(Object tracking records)
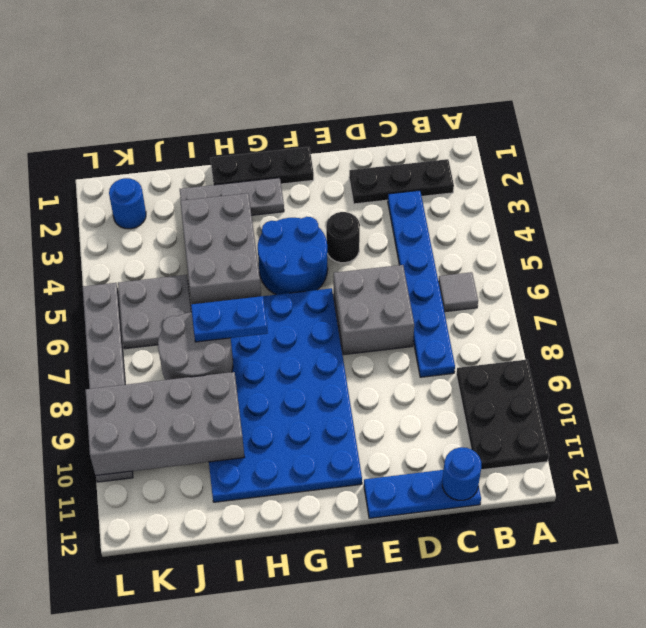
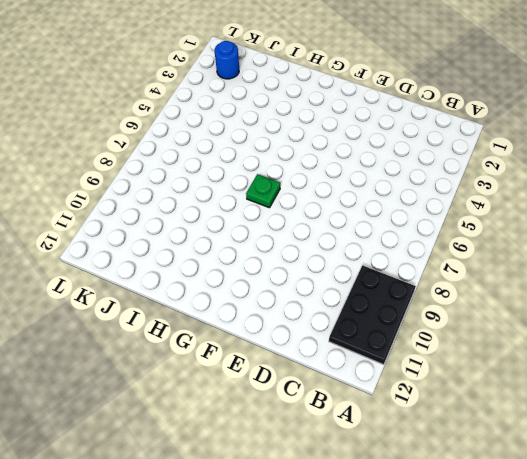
green plate G7 level 1 -> blue plate F6:I11 level 1
none -> black plate B2:D2 level 1
none -> grey tile B6 level 1
none -> blue plate C3:C8 level 1

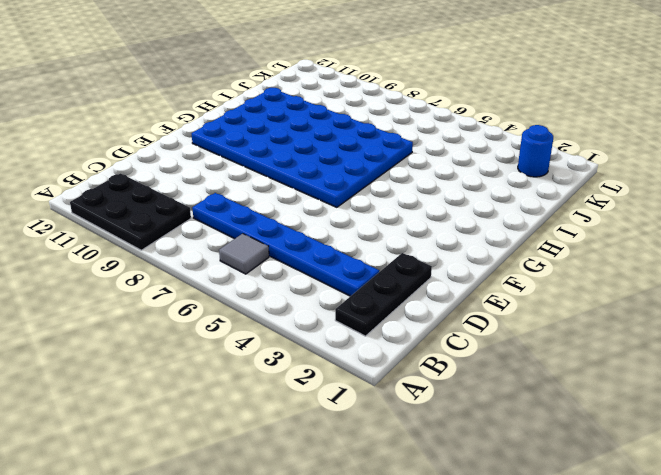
none -> blue plate C12:E12 level 1
none -> grey brick D6:E7 level 1
none -> black round brick E4 level 1

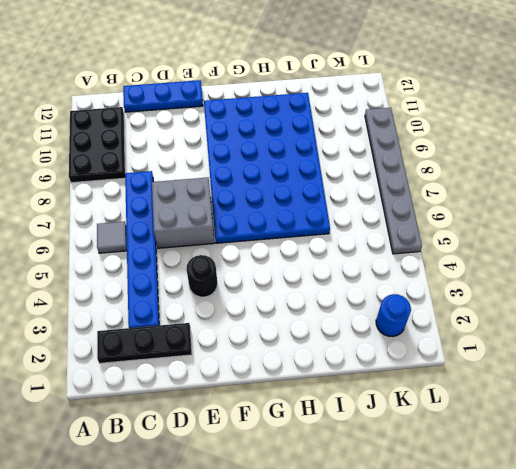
none -> black plate F1:H1 level 1
none -> blue round brick F4:G5 level 1
none -> grey plate G2:I2 level 1

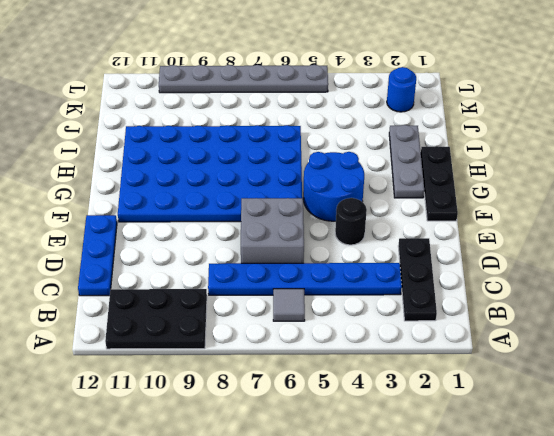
none -> grey brick H3:I5 level 1
none -> grey plate J5:K6 level 1
none -> blue round brick C12 level 2

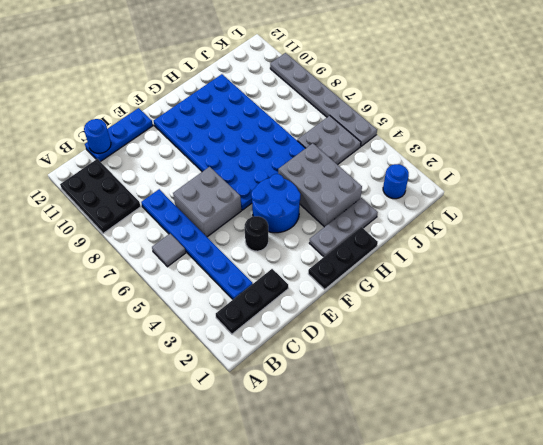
none -> grey round brick I7:J8 level 2
none -> grey brick I9:L10 level 2
none -> blue plate H7:I7 level 3

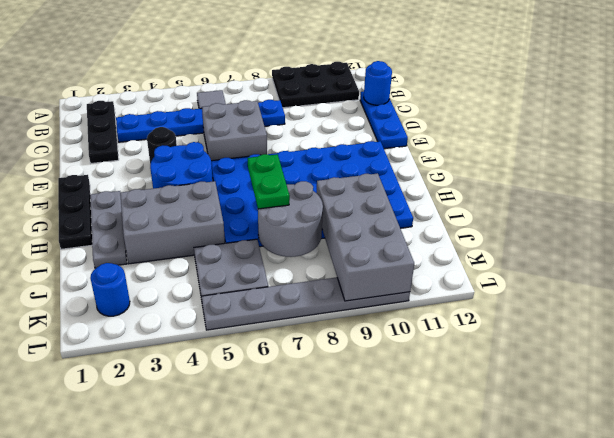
green plate H7:I7 level 3 -> blue plate H7:I7 level 3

▶ INSTRUCTIONS FOR THE TASK
The required output is the lines from the one containing "none -> black plate B2:D2 level 1" through the end of the data, printed exactly, with no pictures.

▶ EXERCISE ANSWER
none -> black plate B2:D2 level 1
none -> grey tile B6 level 1
none -> blue plate C3:C8 level 1

none -> blue plate C12:E12 level 1
none -> grey brick D6:E7 level 1
none -> black round brick E4 level 1

none -> black plate F1:H1 level 1
none -> blue round brick F4:G5 level 1
none -> grey plate G2:I2 level 1

none -> grey brick H3:I5 level 1
none -> grey plate J5:K6 level 1
none -> blue round brick C12 level 2

none -> grey round brick I7:J8 level 2
none -> grey brick I9:L10 level 2
none -> blue plate H7:I7 level 3

green plate H7:I7 level 3 -> blue plate H7:I7 level 3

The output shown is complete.